**WHAT YOU WILL DO**: Everything from the line holding "tan tile B7:E7" through the last line of the records should be repeated word for word, and pictures should be omitted.

**DATA EXCERPTS**:
╭──
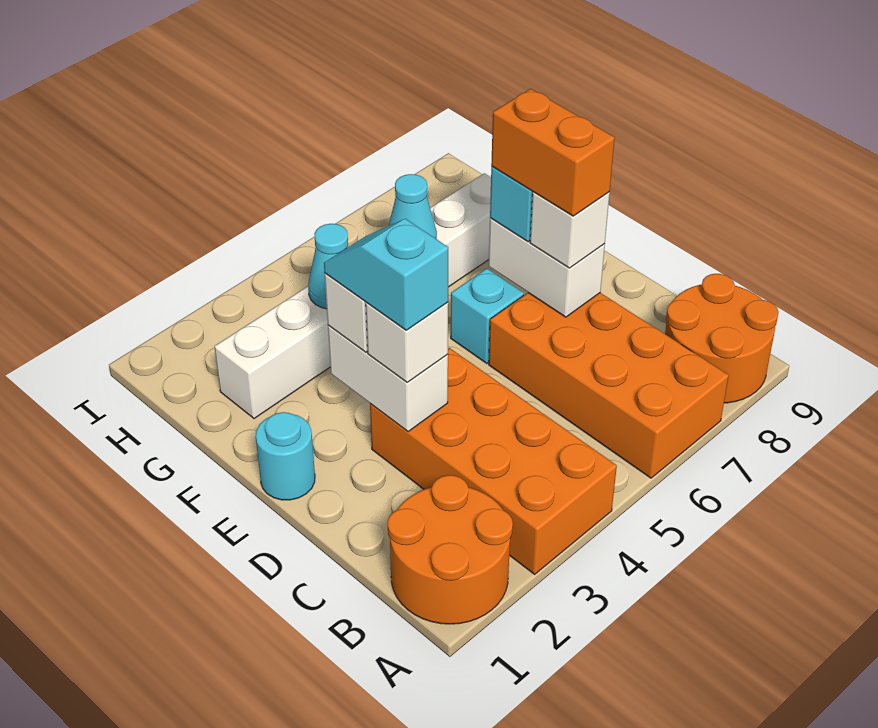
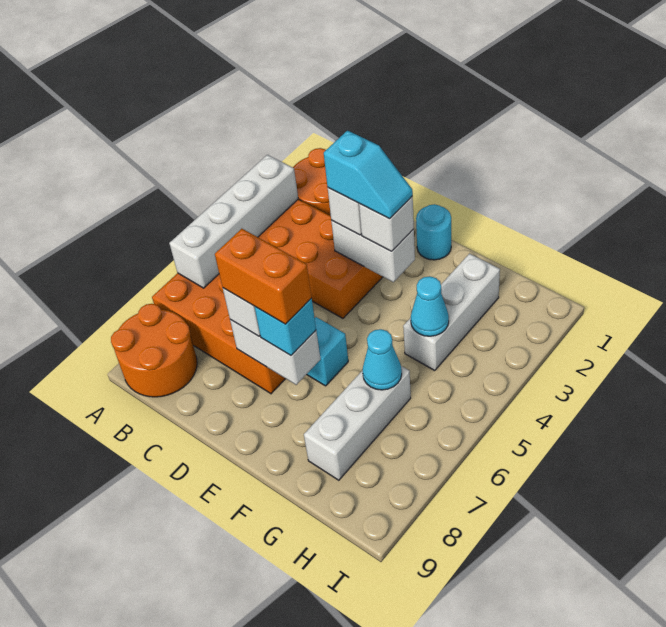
none -> white brick A3:A6 level 2

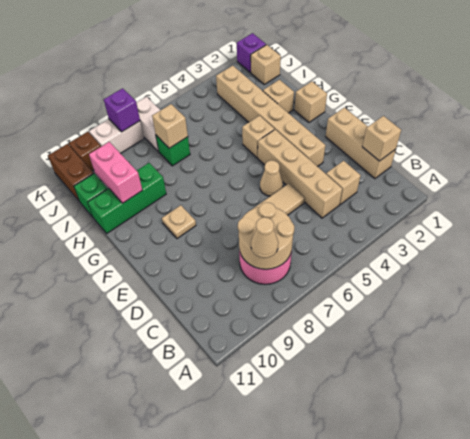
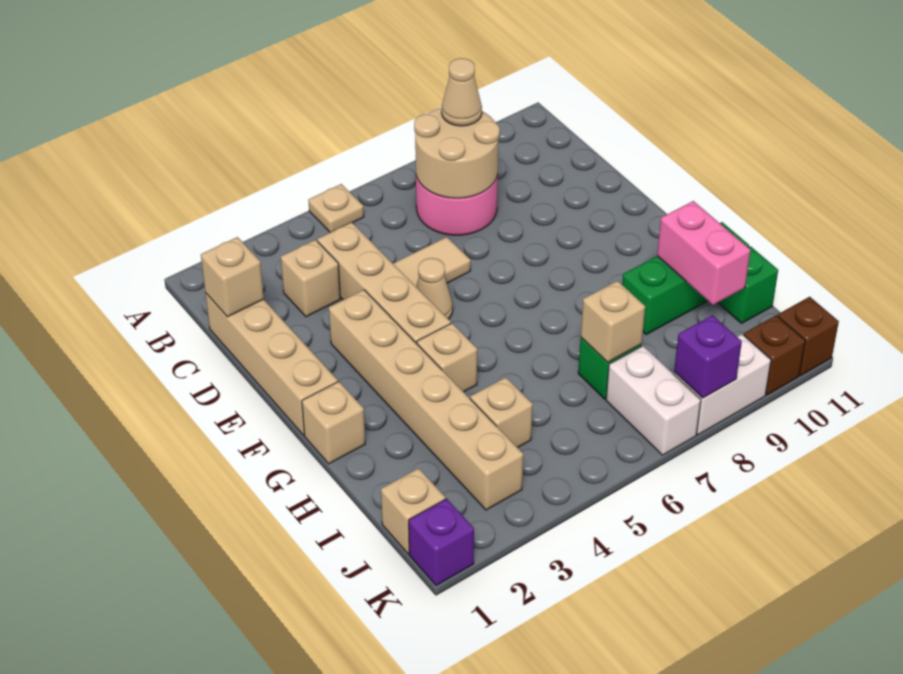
tan brick C1:E1 level 1 -> tan brick C1:F1 level 1
tan plate F9 level 1 -> tan plate A5 level 1
tan brick H2 level 1 -> tan brick I4 level 1
brown brick J11:K11 level 1 -> brown brick K11 level 1

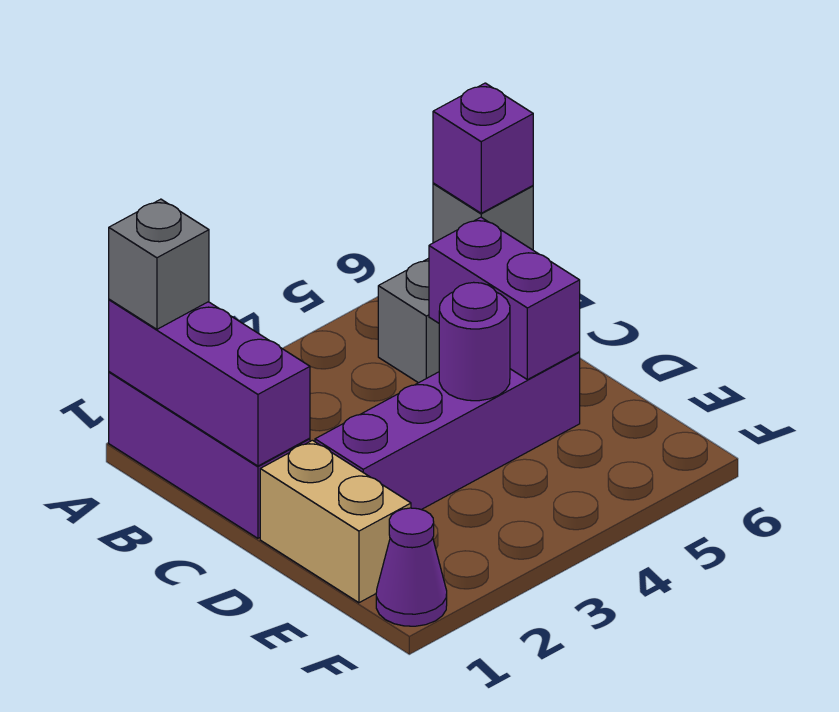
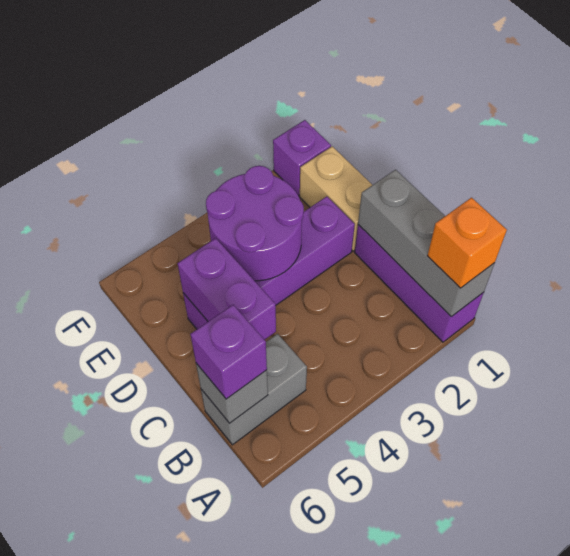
purple brick A1:C1 level 2 -> grey brick A1:C1 level 2
grey brick A1 level 3 -> orange brick A1 level 3
purple round brick D4 level 2 -> purple round brick D3:E4 level 2
purple cone F1 level 1 -> purple brick F1 level 1

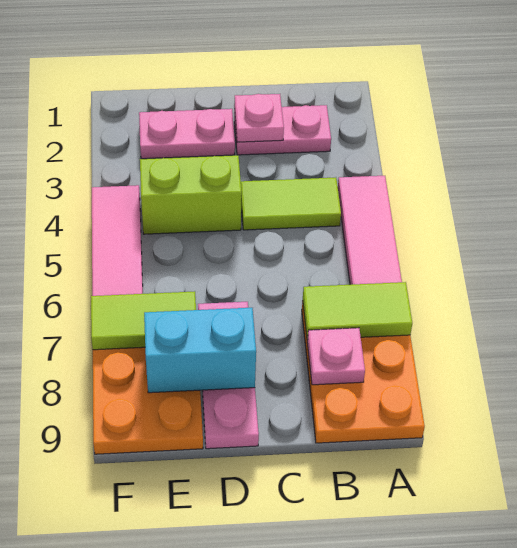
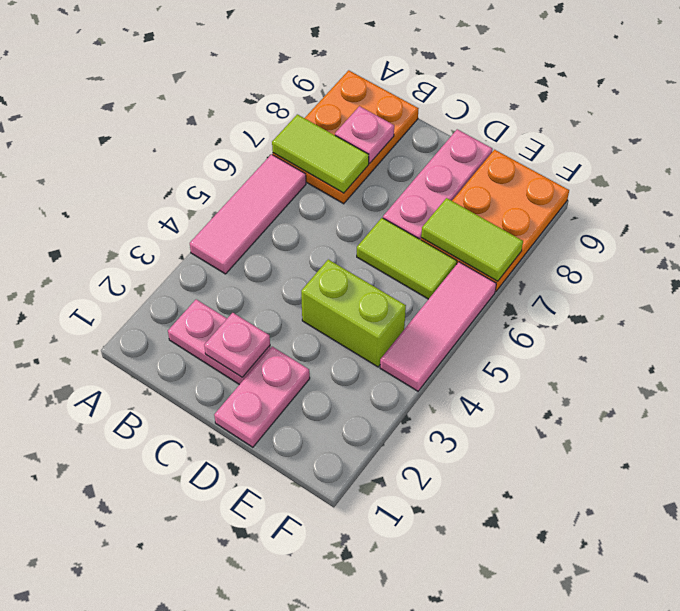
lime tile B4:C4 level 1 -> lime tile D6:E6 level 1
pink plate D2:E2 level 1 -> pink plate D1:D2 level 1
cyan brick D8:E8 level 2 -> none

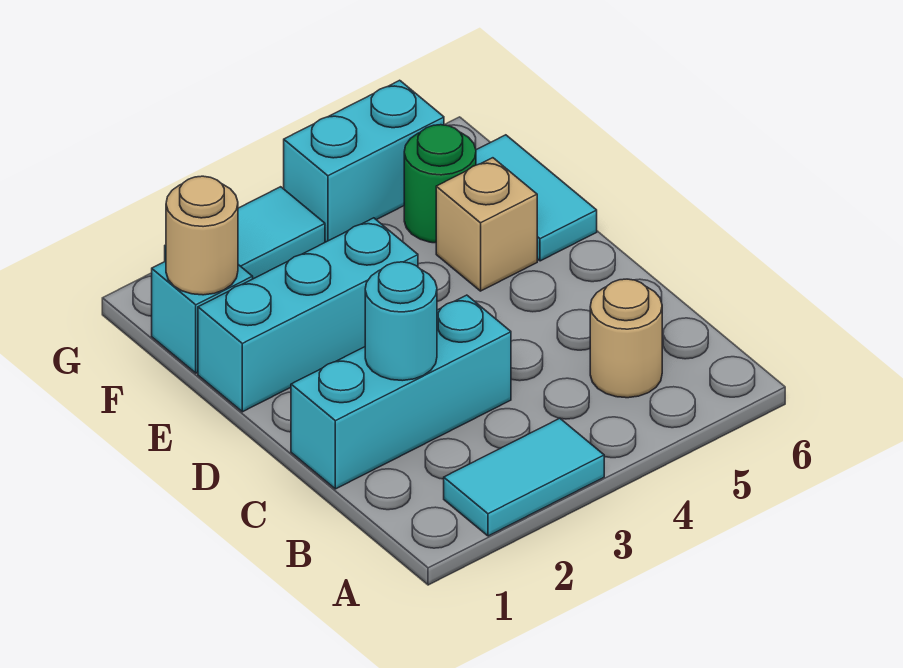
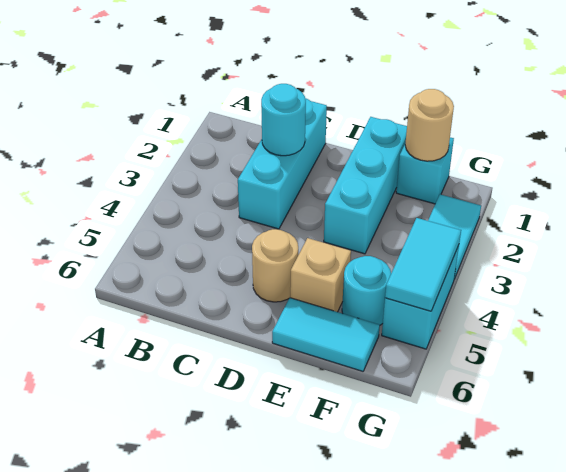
cyan tile A2:A3 level 1 -> cyan tile G4:G5 level 2
tan round brick B5 level 1 -> tan round brick D5 level 1
green round brick F5 level 1 -> cyan round brick F5 level 1

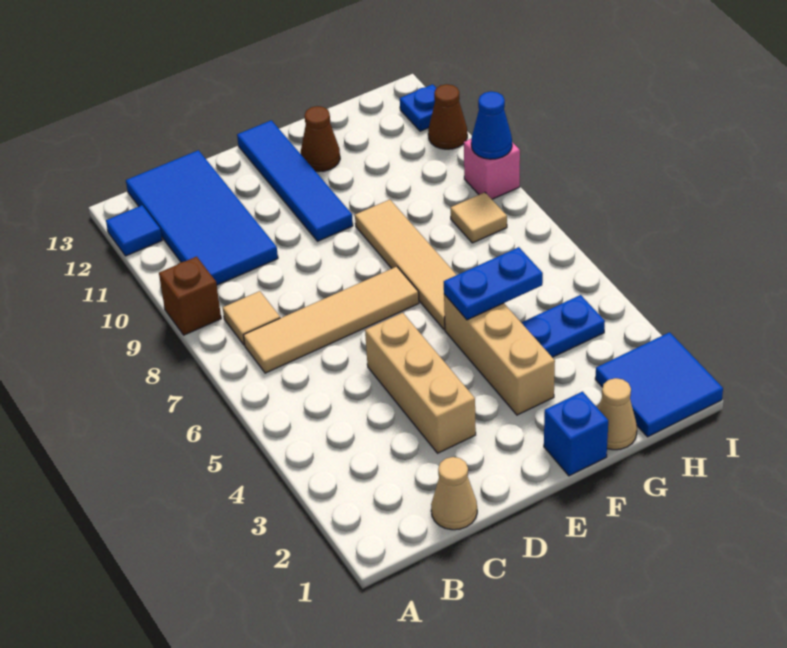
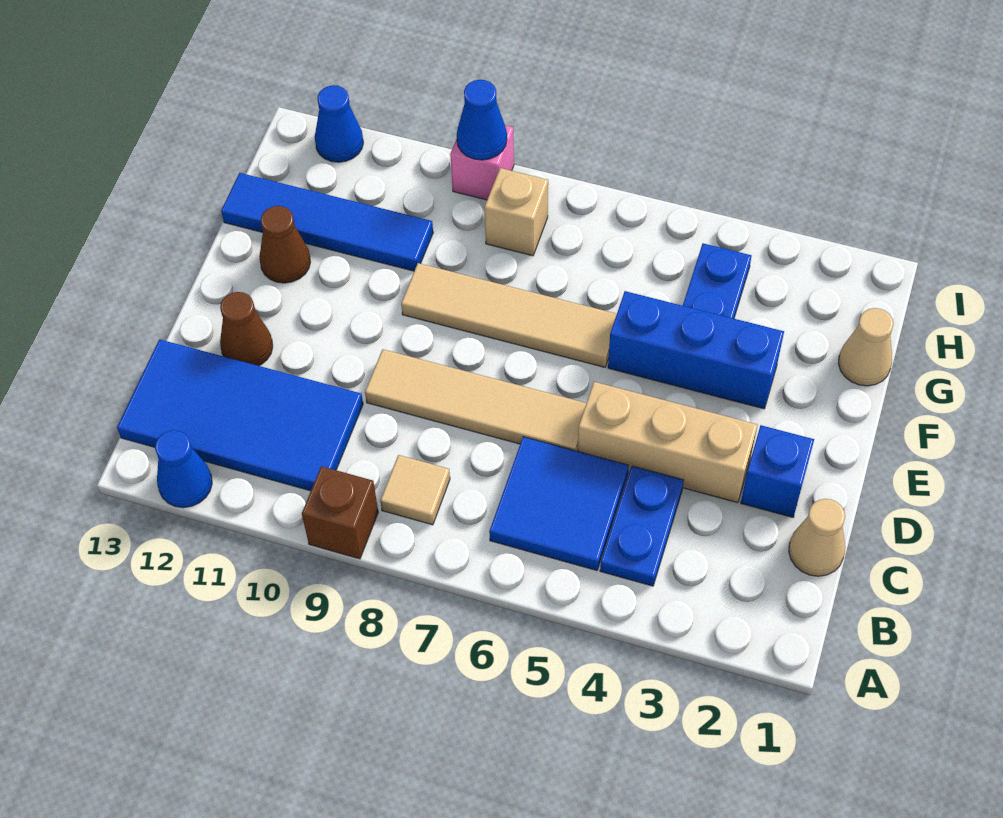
blue tile A12 level 1 -> blue cone A12 level 1
tan tile B7:E7 level 1 -> tan tile D6:D9 level 1
blue tile E10:E13 level 1 -> blue tile G10:G13 level 1
blue brick F1 level 1 -> blue brick D2 level 1
tan brick F3:F5 level 1 -> blue brick F3:F5 level 1
blue plate F5:G5 level 2 -> blue plate B4:C4 level 1
blue tile H1:I2 level 1 -> blue tile B5:C6 level 1
tan tile H8 level 1 -> tan brick H8 level 1
brown cone I11 level 1 -> brown cone D12 level 1
blue plate I12 level 1 -> blue cone I12 level 1

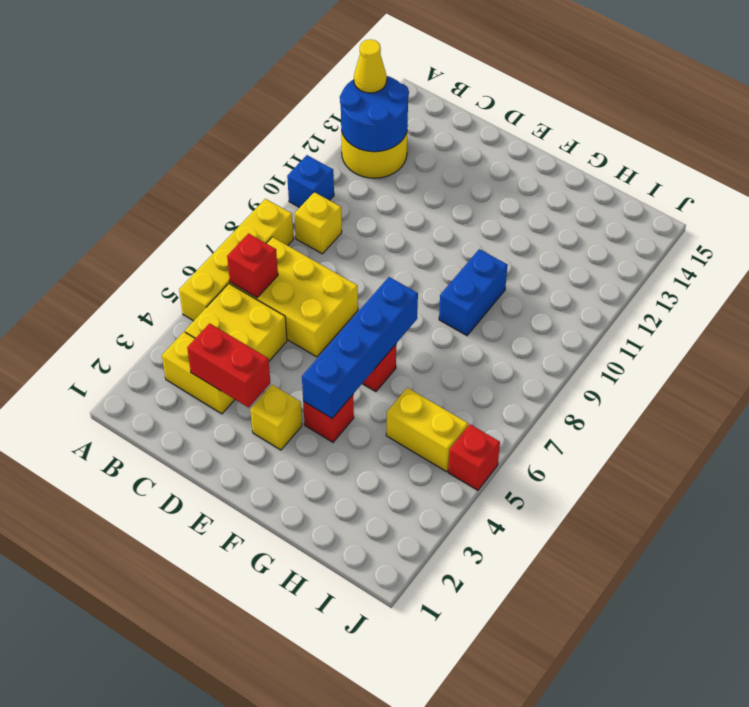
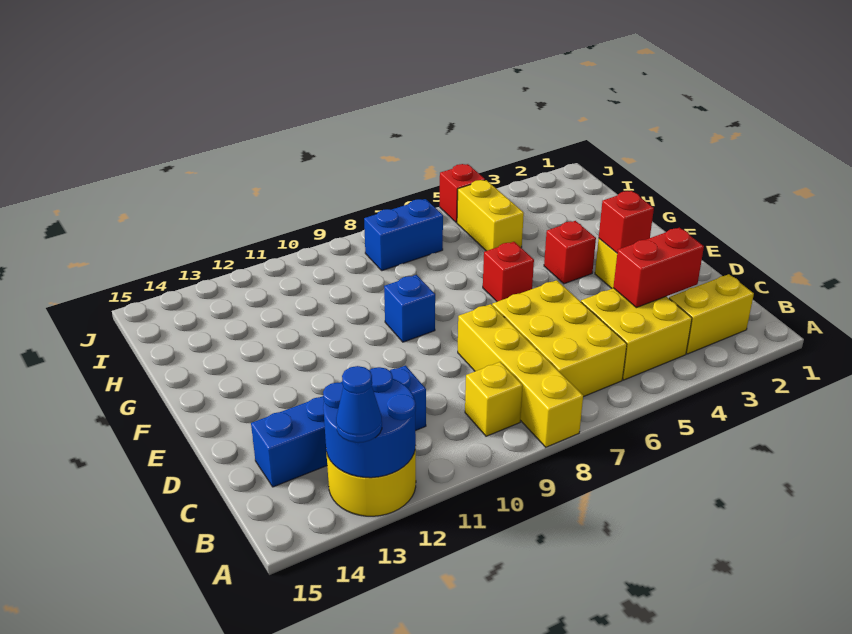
yellow brick A5:A8 level 1 -> yellow brick A8:D8 level 1
blue brick A10 level 1 -> blue brick F9 level 1
yellow cone A13 level 3 -> blue cone A13 level 3
yellow brick B3:C3 level 1 -> yellow brick B2:B3 level 1
red brick B6 level 2 -> red brick E3 level 2
red brick C3:D3 level 2 -> red brick C3:C4 level 2
blue brick F4:F7 level 2 -> blue brick C11:C14 level 1
blue brick G9:G10 level 1 -> blue brick I7:I8 level 1

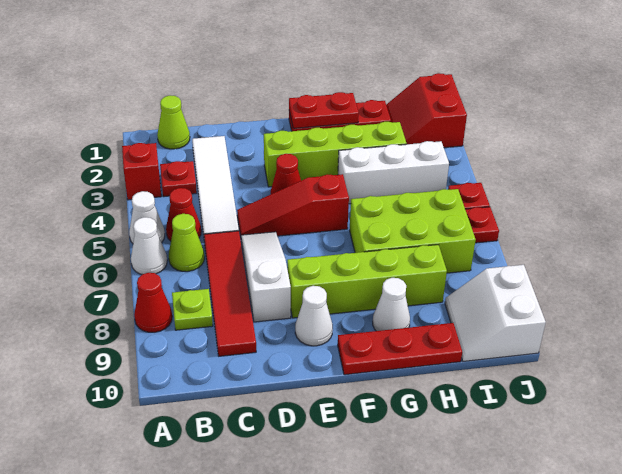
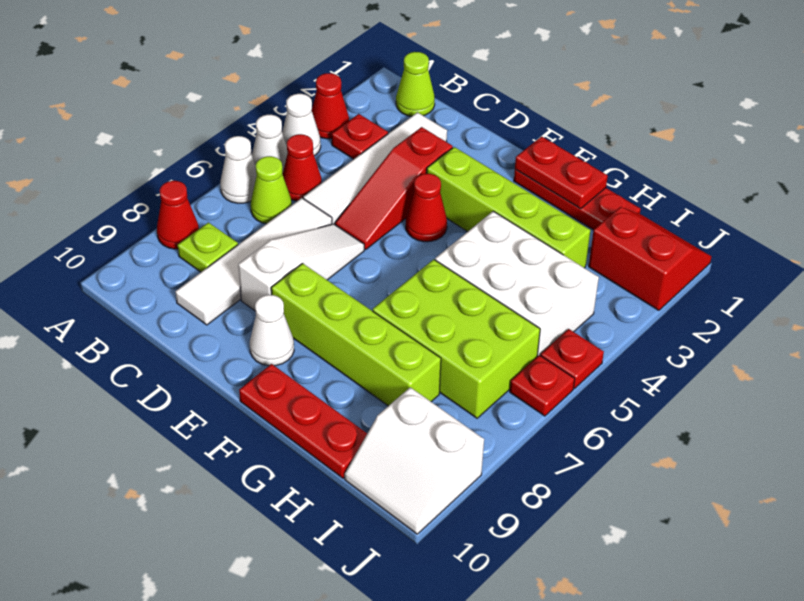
red brick A3 level 1 -> red cone A3 level 1
red tile C6:C9 level 1 -> white tile C6:C9 level 1
red slope D5:F5 level 1 top F -> red slope D3:D5 level 1 top 3
white brick G4:I4 level 1 -> white brick G4:I5 level 1
white cone G9 level 1 -> white cone A4 level 1
red slope I1:J2 level 1 top J -> red slope I1:J2 level 1 top 2
white slope I9:J10 level 1 top J -> white slope I9:J10 level 1 top 9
╰──
**TASK OUTPUT**:
tan tile B7:E7 level 1 -> tan tile D6:D9 level 1
blue tile E10:E13 level 1 -> blue tile G10:G13 level 1
blue brick F1 level 1 -> blue brick D2 level 1
tan brick F3:F5 level 1 -> blue brick F3:F5 level 1
blue plate F5:G5 level 2 -> blue plate B4:C4 level 1
blue tile H1:I2 level 1 -> blue tile B5:C6 level 1
tan tile H8 level 1 -> tan brick H8 level 1
brown cone I11 level 1 -> brown cone D12 level 1
blue plate I12 level 1 -> blue cone I12 level 1

yellow brick A5:A8 level 1 -> yellow brick A8:D8 level 1
blue brick A10 level 1 -> blue brick F9 level 1
yellow cone A13 level 3 -> blue cone A13 level 3
yellow brick B3:C3 level 1 -> yellow brick B2:B3 level 1
red brick B6 level 2 -> red brick E3 level 2
red brick C3:D3 level 2 -> red brick C3:C4 level 2
blue brick F4:F7 level 2 -> blue brick C11:C14 level 1
blue brick G9:G10 level 1 -> blue brick I7:I8 level 1

red brick A3 level 1 -> red cone A3 level 1
red tile C6:C9 level 1 -> white tile C6:C9 level 1
red slope D5:F5 level 1 top F -> red slope D3:D5 level 1 top 3
white brick G4:I4 level 1 -> white brick G4:I5 level 1
white cone G9 level 1 -> white cone A4 level 1
red slope I1:J2 level 1 top J -> red slope I1:J2 level 1 top 2
white slope I9:J10 level 1 top J -> white slope I9:J10 level 1 top 9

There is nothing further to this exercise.